(Items from a data source)
────

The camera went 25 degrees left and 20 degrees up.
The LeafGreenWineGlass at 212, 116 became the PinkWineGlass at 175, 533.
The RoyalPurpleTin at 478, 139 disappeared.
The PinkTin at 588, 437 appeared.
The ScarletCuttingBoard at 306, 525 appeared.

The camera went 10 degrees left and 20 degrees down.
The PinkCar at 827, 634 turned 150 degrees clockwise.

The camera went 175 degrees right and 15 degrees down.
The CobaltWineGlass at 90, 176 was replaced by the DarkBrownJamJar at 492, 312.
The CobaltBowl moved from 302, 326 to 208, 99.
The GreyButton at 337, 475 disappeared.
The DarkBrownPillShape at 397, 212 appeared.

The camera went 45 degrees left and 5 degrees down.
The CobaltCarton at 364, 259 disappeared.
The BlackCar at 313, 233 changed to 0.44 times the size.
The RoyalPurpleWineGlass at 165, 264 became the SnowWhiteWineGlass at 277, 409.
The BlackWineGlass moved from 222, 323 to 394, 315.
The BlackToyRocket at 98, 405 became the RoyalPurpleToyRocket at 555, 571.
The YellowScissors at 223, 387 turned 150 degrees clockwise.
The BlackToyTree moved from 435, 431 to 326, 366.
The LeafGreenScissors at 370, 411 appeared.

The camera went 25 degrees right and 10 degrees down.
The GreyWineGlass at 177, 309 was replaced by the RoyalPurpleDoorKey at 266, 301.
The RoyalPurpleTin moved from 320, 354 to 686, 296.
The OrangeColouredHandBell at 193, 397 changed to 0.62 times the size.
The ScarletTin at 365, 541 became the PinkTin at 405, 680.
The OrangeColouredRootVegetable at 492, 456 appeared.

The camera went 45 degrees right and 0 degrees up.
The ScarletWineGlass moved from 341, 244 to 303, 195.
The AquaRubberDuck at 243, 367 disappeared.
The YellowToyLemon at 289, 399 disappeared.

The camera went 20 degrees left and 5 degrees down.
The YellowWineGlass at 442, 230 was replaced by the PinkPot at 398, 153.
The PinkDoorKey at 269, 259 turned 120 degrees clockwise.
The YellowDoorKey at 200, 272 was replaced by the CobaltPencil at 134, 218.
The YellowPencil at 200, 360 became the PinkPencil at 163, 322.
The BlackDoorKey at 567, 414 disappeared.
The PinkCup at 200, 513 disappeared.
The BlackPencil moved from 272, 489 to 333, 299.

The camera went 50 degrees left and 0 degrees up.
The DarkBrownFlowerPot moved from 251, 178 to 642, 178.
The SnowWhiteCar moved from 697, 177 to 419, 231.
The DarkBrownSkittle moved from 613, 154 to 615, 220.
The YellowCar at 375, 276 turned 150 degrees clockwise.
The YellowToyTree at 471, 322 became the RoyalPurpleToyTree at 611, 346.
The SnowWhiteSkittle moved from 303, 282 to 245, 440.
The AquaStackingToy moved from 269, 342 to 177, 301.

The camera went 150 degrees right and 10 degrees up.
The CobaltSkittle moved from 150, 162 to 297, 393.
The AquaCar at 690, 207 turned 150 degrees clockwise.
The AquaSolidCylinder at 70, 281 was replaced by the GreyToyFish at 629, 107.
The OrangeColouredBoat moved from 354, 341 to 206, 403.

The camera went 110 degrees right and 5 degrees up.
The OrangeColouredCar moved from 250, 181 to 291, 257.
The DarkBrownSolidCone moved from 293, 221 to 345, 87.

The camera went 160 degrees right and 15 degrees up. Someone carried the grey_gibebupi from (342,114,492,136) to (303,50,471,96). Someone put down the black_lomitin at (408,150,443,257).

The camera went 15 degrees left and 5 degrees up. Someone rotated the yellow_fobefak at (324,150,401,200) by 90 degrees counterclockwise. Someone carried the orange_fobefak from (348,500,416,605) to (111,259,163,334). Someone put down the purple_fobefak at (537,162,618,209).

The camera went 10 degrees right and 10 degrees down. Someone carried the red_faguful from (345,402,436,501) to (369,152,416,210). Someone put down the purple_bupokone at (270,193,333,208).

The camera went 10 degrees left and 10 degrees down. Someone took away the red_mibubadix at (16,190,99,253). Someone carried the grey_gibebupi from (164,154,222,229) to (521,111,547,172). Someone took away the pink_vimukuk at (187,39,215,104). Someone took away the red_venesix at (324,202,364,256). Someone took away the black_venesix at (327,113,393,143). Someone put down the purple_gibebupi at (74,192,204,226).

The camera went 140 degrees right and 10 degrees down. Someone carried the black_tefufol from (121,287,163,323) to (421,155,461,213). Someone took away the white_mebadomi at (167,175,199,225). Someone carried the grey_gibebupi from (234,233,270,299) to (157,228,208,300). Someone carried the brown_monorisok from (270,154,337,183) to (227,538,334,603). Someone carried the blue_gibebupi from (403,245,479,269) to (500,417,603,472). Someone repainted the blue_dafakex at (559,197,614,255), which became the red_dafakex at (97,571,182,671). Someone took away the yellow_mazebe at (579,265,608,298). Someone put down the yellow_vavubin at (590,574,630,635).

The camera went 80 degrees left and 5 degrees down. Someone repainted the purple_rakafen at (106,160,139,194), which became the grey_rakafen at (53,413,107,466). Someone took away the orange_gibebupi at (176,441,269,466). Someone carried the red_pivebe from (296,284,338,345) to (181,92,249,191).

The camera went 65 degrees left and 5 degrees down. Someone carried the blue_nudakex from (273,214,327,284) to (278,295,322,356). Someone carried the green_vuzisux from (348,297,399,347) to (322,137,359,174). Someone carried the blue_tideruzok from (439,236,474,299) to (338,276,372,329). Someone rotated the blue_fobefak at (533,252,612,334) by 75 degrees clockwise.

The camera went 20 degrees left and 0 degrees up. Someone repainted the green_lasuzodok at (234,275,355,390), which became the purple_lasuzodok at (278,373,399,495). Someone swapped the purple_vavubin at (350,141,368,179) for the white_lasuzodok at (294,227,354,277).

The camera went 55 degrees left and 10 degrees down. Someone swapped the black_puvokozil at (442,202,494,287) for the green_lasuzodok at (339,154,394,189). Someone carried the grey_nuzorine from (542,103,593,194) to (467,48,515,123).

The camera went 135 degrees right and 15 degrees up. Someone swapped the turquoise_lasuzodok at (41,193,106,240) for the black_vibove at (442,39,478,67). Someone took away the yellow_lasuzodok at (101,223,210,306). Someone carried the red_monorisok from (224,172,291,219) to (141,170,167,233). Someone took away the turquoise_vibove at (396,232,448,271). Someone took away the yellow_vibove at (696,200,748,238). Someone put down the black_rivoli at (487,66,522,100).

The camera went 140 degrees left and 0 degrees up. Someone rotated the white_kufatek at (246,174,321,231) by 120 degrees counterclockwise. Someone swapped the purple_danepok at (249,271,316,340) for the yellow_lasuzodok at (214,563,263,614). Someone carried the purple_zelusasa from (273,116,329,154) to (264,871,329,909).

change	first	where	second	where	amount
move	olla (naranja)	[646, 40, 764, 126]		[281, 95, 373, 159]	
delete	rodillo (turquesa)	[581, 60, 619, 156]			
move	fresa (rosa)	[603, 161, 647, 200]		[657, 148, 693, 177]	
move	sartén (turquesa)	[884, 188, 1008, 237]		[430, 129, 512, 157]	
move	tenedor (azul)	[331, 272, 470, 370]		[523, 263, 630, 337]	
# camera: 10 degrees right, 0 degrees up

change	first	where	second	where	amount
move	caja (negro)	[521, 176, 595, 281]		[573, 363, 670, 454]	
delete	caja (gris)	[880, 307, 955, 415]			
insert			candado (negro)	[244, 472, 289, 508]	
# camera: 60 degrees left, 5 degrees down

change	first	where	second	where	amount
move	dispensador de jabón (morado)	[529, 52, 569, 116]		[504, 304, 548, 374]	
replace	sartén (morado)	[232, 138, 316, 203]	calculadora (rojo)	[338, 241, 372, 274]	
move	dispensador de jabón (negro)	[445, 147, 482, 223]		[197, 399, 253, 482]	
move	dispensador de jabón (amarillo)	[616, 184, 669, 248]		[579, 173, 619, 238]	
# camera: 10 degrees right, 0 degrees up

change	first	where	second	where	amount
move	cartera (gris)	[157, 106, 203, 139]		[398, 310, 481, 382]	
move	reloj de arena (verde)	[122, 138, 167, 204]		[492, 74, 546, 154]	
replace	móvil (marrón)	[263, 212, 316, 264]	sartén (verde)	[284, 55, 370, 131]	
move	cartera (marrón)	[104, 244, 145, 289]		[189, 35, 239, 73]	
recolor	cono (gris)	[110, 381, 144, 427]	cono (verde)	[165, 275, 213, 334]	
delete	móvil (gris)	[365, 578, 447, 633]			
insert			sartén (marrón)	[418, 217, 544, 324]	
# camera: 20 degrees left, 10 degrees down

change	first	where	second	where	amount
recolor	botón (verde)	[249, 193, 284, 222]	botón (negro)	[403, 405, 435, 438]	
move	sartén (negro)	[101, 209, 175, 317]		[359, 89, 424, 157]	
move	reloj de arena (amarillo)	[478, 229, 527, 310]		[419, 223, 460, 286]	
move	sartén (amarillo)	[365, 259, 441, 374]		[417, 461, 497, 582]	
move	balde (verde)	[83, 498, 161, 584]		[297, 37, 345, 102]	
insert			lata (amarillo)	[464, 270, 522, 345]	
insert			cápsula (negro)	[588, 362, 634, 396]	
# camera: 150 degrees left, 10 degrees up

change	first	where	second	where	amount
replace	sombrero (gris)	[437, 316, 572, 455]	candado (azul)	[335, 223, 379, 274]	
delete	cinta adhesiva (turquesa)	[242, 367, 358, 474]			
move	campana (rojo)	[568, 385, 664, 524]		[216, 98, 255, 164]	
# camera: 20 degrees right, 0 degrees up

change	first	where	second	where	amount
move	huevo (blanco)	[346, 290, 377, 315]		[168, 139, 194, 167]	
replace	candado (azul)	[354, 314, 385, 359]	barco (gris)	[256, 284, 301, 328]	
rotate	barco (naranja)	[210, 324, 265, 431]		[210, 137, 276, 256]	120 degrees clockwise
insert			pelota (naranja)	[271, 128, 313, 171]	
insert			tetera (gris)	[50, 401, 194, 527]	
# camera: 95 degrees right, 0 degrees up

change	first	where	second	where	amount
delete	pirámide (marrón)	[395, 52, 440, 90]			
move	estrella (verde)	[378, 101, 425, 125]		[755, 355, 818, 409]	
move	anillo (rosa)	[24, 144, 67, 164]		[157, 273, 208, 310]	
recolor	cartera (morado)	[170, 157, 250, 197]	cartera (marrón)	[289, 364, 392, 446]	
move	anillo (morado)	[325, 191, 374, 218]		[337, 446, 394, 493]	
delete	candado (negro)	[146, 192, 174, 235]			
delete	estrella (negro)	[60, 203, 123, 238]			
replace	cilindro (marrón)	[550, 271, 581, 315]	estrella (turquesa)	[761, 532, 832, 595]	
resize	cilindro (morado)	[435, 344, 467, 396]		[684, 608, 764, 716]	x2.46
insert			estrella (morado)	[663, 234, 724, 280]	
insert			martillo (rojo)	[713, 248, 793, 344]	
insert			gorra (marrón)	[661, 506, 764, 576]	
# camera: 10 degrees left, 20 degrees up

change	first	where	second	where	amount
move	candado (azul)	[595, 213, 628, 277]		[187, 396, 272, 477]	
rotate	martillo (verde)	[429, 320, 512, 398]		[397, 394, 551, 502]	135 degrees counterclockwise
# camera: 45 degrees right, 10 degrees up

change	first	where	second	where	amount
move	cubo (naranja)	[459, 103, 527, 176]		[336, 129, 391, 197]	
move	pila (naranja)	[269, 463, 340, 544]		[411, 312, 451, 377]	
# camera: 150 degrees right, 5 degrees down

────

▸ EXERCISE DETAILS
Of the lines above, output exactly those from the line bearing "The RoyalPurpleTin at 478, 139 disappeared." through the line bearing "The PinkTin at 588, 437 appeared.", inclusive.

▸ RESULT OF THIS TASK
The RoyalPurpleTin at 478, 139 disappeared.
The PinkTin at 588, 437 appeared.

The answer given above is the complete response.